##### Recorded data
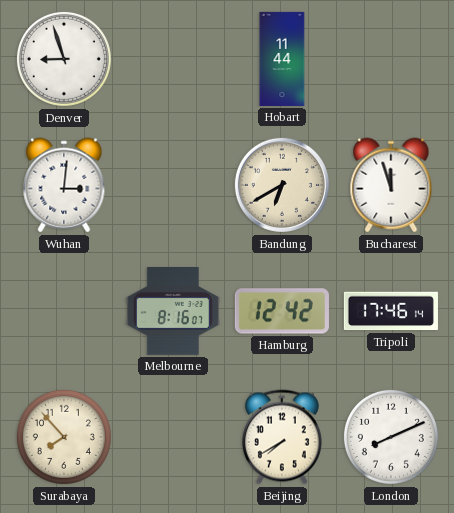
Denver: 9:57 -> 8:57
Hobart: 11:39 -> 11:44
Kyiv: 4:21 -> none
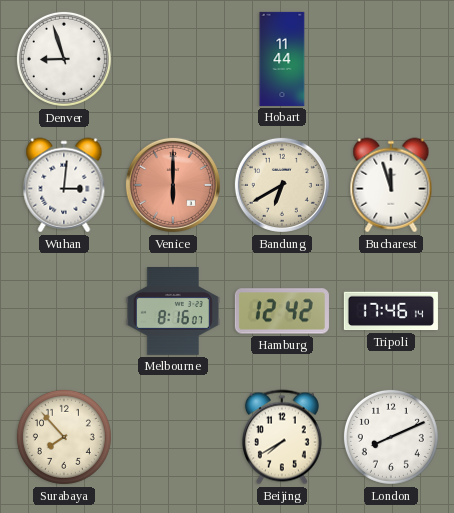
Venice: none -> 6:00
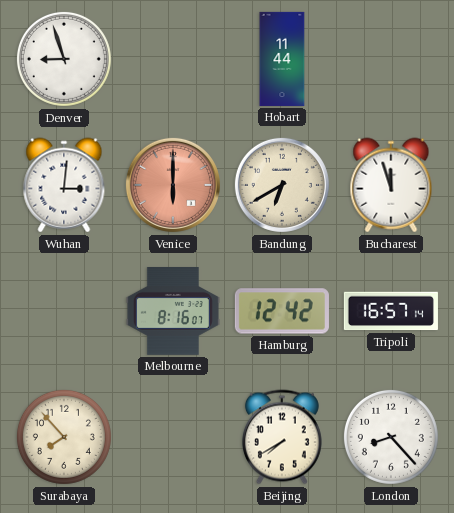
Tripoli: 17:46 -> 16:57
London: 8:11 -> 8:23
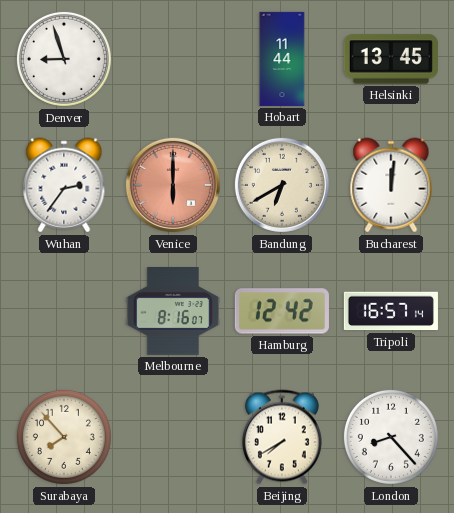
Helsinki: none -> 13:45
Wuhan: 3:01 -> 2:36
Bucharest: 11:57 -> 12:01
##########
# Exercise directions:
Reproduce every line of the data above without any change, omitting the pictures.

# Exercise response:
Denver: 9:57 -> 8:57
Hobart: 11:39 -> 11:44
Kyiv: 4:21 -> none
Venice: none -> 6:00
Tripoli: 17:46 -> 16:57
London: 8:11 -> 8:23
Helsinki: none -> 13:45
Wuhan: 3:01 -> 2:36
Bucharest: 11:57 -> 12:01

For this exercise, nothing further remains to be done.